== GIVEN DATA

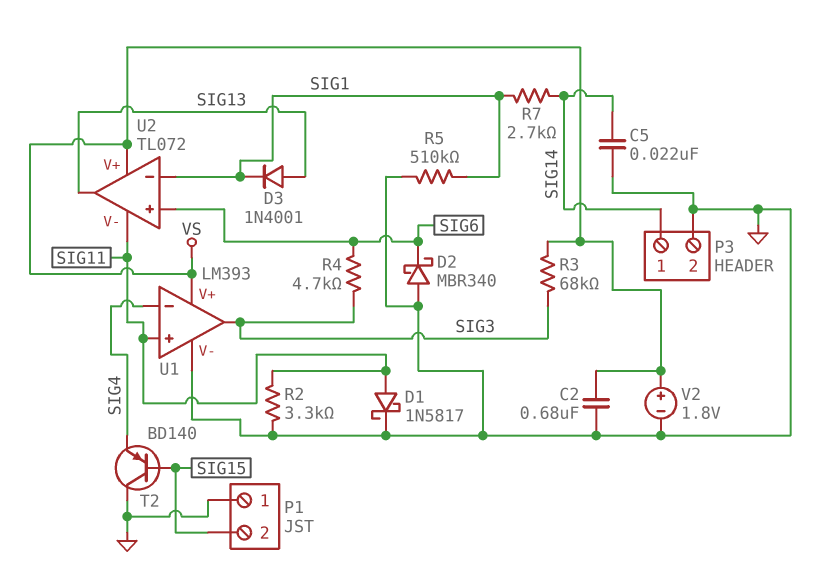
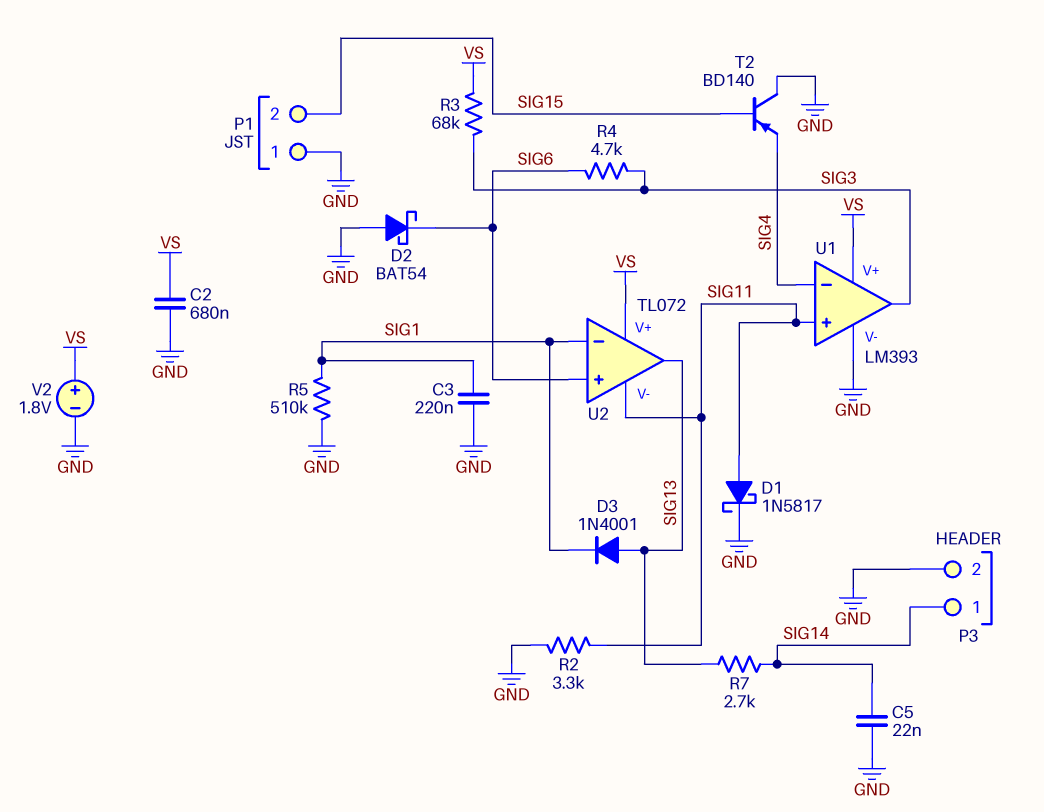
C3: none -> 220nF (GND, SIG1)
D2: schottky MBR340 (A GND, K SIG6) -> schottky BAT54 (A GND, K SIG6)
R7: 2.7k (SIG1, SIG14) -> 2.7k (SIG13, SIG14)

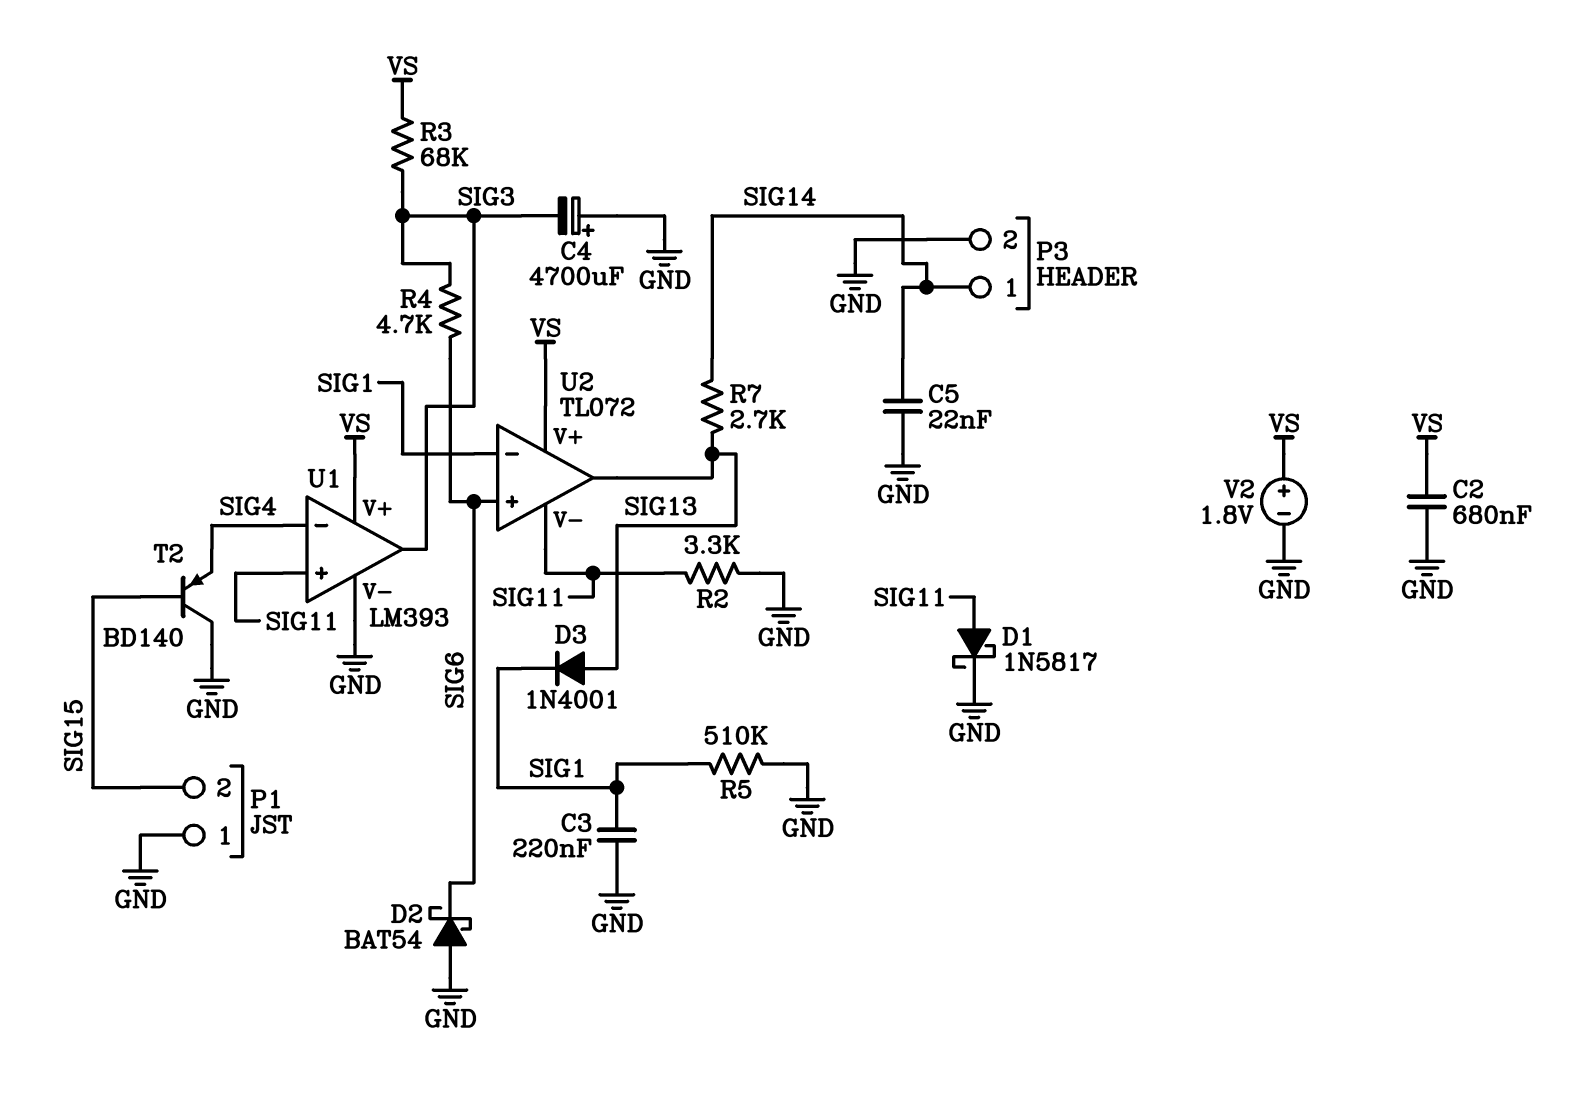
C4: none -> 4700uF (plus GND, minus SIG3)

====
== GIVEN DATA

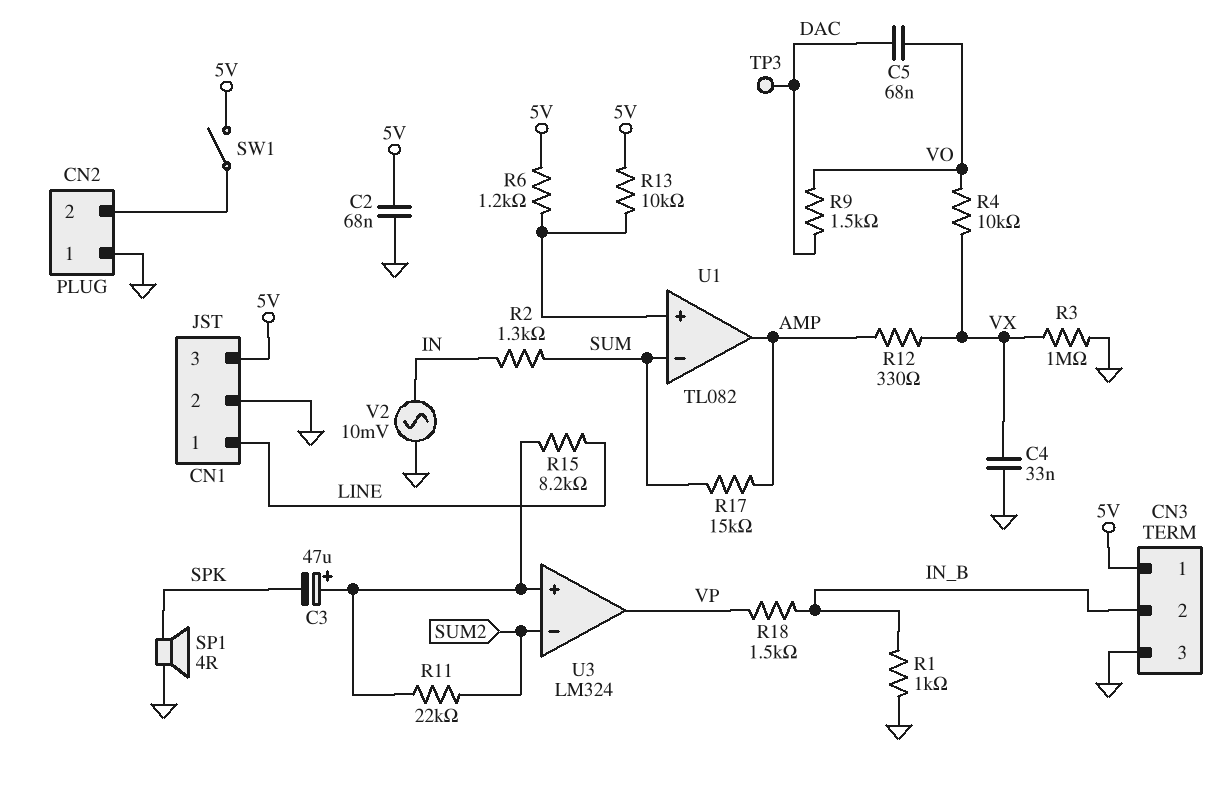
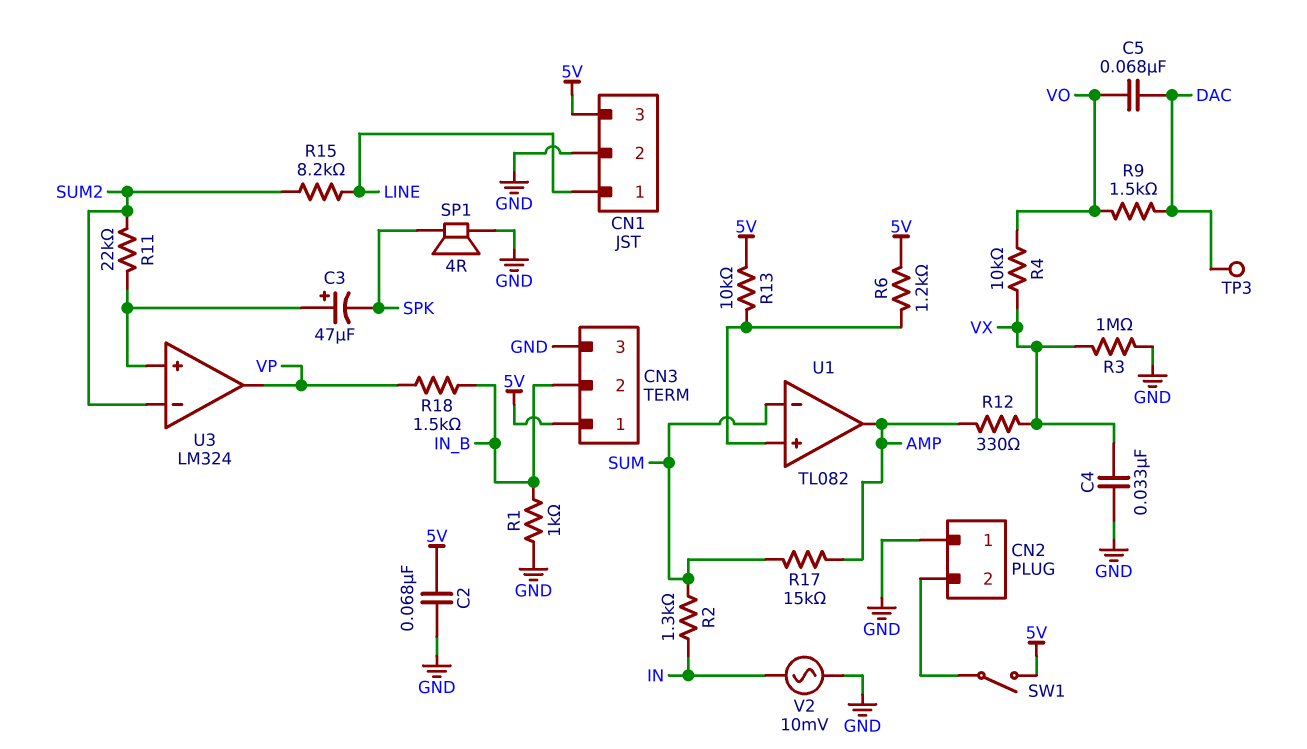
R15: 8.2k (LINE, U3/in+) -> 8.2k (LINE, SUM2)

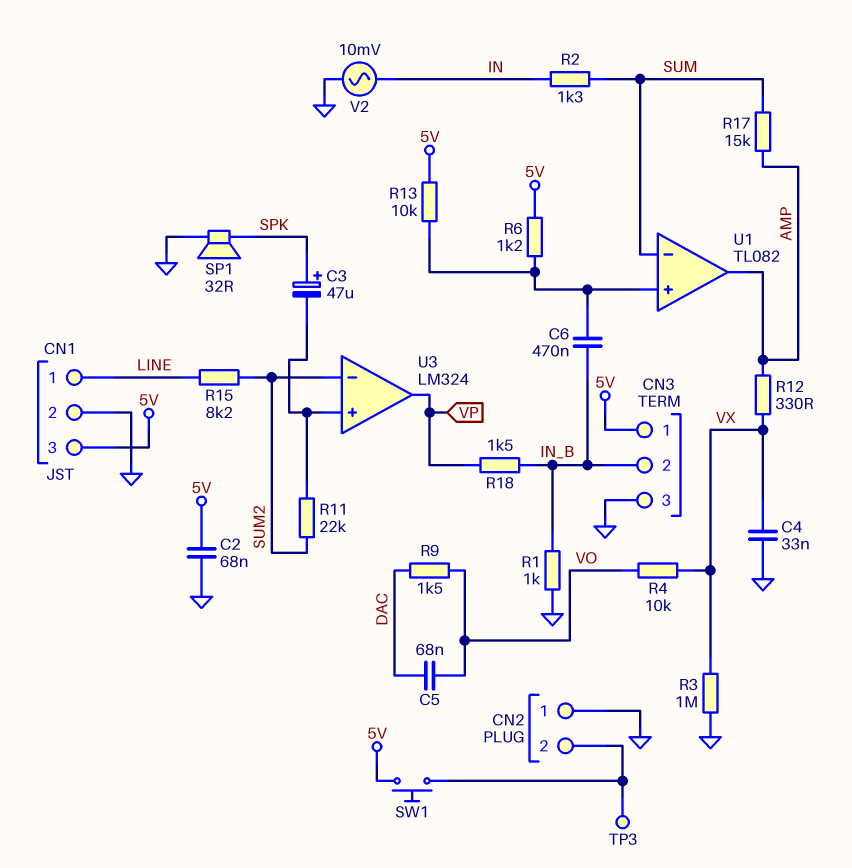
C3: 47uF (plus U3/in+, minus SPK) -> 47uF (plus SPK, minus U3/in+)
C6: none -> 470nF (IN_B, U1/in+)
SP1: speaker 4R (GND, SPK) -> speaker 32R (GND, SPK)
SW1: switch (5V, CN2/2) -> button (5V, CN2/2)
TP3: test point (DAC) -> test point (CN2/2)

====
== GIVEN DATA

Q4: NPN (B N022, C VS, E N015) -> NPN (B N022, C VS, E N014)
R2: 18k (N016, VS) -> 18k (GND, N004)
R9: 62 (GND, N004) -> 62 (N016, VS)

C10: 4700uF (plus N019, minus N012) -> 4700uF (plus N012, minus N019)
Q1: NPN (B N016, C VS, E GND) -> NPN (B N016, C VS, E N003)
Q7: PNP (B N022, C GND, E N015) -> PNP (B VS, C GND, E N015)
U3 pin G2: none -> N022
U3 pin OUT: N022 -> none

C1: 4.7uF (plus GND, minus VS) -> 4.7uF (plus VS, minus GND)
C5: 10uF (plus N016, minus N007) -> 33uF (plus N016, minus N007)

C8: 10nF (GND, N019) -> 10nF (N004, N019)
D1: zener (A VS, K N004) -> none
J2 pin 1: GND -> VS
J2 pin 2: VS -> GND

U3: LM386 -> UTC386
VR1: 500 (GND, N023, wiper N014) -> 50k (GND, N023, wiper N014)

====

From the entries above, restate word for word the lines from the line containing "U3 pin OUT: N022 -> none" to the line containing "VR1: 500 (GND, N023, wiper", both ends included, and nothing more.

### ANSWER TO THIS PROBLEM
U3 pin OUT: N022 -> none

C1: 4.7uF (plus GND, minus VS) -> 4.7uF (plus VS, minus GND)
C5: 10uF (plus N016, minus N007) -> 33uF (plus N016, minus N007)

C8: 10nF (GND, N019) -> 10nF (N004, N019)
D1: zener (A VS, K N004) -> none
J2 pin 1: GND -> VS
J2 pin 2: VS -> GND

U3: LM386 -> UTC386
VR1: 500 (GND, N023, wiper N014) -> 50k (GND, N023, wiper N014)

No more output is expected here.